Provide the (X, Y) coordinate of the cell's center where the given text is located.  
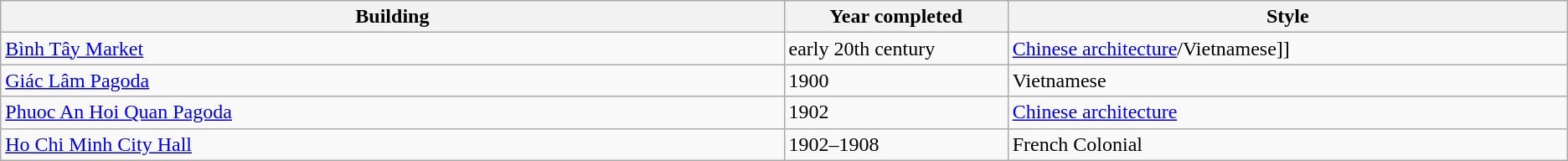
1900 (896, 80)
Vietnamese (1287, 80)
Style (1287, 17)
Bình Tây Market (392, 49)
Building (392, 17)
Chinese architecture/Vietnamese]] (1287, 49)
1902–1908 (896, 144)
1902 (896, 112)
Chinese architecture (1287, 112)
Giác Lâm Pagoda (392, 80)
early 20th century (896, 49)
Ho Chi Minh City Hall (392, 144)
French Colonial (1287, 144)
Phuoc An Hoi Quan Pagoda (392, 112)
Year completed (896, 17)
Pinpoint the cell where the given text exists, returning its (X, Y) midpoint coordinate. 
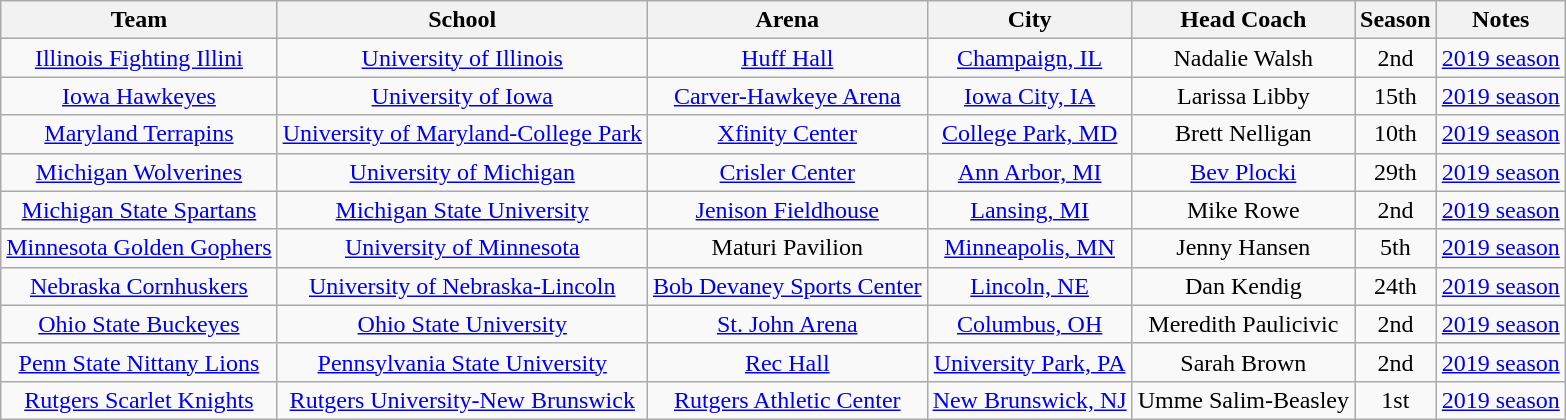
Michigan State University (462, 210)
Head Coach (1243, 20)
Carver-Hawkeye Arena (787, 96)
24th (1395, 286)
Lansing, MI (1030, 210)
Michigan Wolverines (139, 172)
Nebraska Cornhuskers (139, 286)
Brett Nelligan (1243, 134)
Penn State Nittany Lions (139, 362)
Rutgers University-New Brunswick (462, 400)
Meredith Paulicivic (1243, 324)
Maturi Pavilion (787, 248)
Ohio State University (462, 324)
Jenison Fieldhouse (787, 210)
Champaign, IL (1030, 58)
Rutgers Scarlet Knights (139, 400)
1st (1395, 400)
Illinois Fighting Illini (139, 58)
Mike Rowe (1243, 210)
University of Minnesota (462, 248)
Nadalie Walsh (1243, 58)
Iowa City, IA (1030, 96)
College Park, MD (1030, 134)
Iowa Hawkeyes (139, 96)
Notes (1500, 20)
University of Illinois (462, 58)
New Brunswick, NJ (1030, 400)
Columbus, OH (1030, 324)
Minnesota Golden Gophers (139, 248)
Crisler Center (787, 172)
15th (1395, 96)
Rec Hall (787, 362)
Dan Kendig (1243, 286)
Rutgers Athletic Center (787, 400)
University of Nebraska-Lincoln (462, 286)
Larissa Libby (1243, 96)
Maryland Terrapins (139, 134)
Lincoln, NE (1030, 286)
Pennsylvania State University (462, 362)
Season (1395, 20)
5th (1395, 248)
Team (139, 20)
Sarah Brown (1243, 362)
Huff Hall (787, 58)
Jenny Hansen (1243, 248)
School (462, 20)
Bob Devaney Sports Center (787, 286)
Arena (787, 20)
29th (1395, 172)
Umme Salim-Beasley (1243, 400)
Michigan State Spartans (139, 210)
St. John Arena (787, 324)
Minneapolis, MN (1030, 248)
Bev Plocki (1243, 172)
City (1030, 20)
10th (1395, 134)
University Park, PA (1030, 362)
Ohio State Buckeyes (139, 324)
University of Maryland-College Park (462, 134)
University of Michigan (462, 172)
Ann Arbor, MI (1030, 172)
Xfinity Center (787, 134)
University of Iowa (462, 96)
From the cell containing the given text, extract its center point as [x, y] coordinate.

[EXERCISE]
Update the records above by changing every "coordinate" to "position" and leaving everything else the same. Omit the pictures from your answer.

[RESPONSE]
Provide the (X, Y) position of the cell's center where the given text is located.  
1900 (896, 80)
Vietnamese (1287, 80)
Style (1287, 17)
Bình Tây Market (392, 49)
Building (392, 17)
Chinese architecture/Vietnamese]] (1287, 49)
1902–1908 (896, 144)
1902 (896, 112)
Chinese architecture (1287, 112)
Giác Lâm Pagoda (392, 80)
early 20th century (896, 49)
Ho Chi Minh City Hall (392, 144)
French Colonial (1287, 144)
Phuoc An Hoi Quan Pagoda (392, 112)
Year completed (896, 17)
Pinpoint the cell where the given text exists, returning its (X, Y) midpoint position. 
Michigan State University (462, 210)
Head Coach (1243, 20)
Carver-Hawkeye Arena (787, 96)
24th (1395, 286)
Lansing, MI (1030, 210)
Michigan Wolverines (139, 172)
Nebraska Cornhuskers (139, 286)
Brett Nelligan (1243, 134)
Penn State Nittany Lions (139, 362)
Rutgers University-New Brunswick (462, 400)
Meredith Paulicivic (1243, 324)
Maturi Pavilion (787, 248)
Ohio State University (462, 324)
Jenison Fieldhouse (787, 210)
Champaign, IL (1030, 58)
Rutgers Scarlet Knights (139, 400)
1st (1395, 400)
Illinois Fighting Illini (139, 58)
Mike Rowe (1243, 210)
University of Minnesota (462, 248)
Nadalie Walsh (1243, 58)
Iowa City, IA (1030, 96)
College Park, MD (1030, 134)
Iowa Hawkeyes (139, 96)
Notes (1500, 20)
University of Illinois (462, 58)
New Brunswick, NJ (1030, 400)
Columbus, OH (1030, 324)
Minnesota Golden Gophers (139, 248)
Crisler Center (787, 172)
15th (1395, 96)
Rec Hall (787, 362)
Dan Kendig (1243, 286)
Rutgers Athletic Center (787, 400)
University of Nebraska-Lincoln (462, 286)
Larissa Libby (1243, 96)
Maryland Terrapins (139, 134)
Lincoln, NE (1030, 286)
Pennsylvania State University (462, 362)
Season (1395, 20)
5th (1395, 248)
Team (139, 20)
Sarah Brown (1243, 362)
Huff Hall (787, 58)
Jenny Hansen (1243, 248)
School (462, 20)
Bob Devaney Sports Center (787, 286)
Arena (787, 20)
29th (1395, 172)
Umme Salim-Beasley (1243, 400)
Michigan State Spartans (139, 210)
St. John Arena (787, 324)
Minneapolis, MN (1030, 248)
Bev Plocki (1243, 172)
City (1030, 20)
10th (1395, 134)
University Park, PA (1030, 362)
Ohio State Buckeyes (139, 324)
University of Maryland-College Park (462, 134)
University of Michigan (462, 172)
Ann Arbor, MI (1030, 172)
Xfinity Center (787, 134)
University of Iowa (462, 96)
From the cell containing the given text, extract its center point as [x, y] position.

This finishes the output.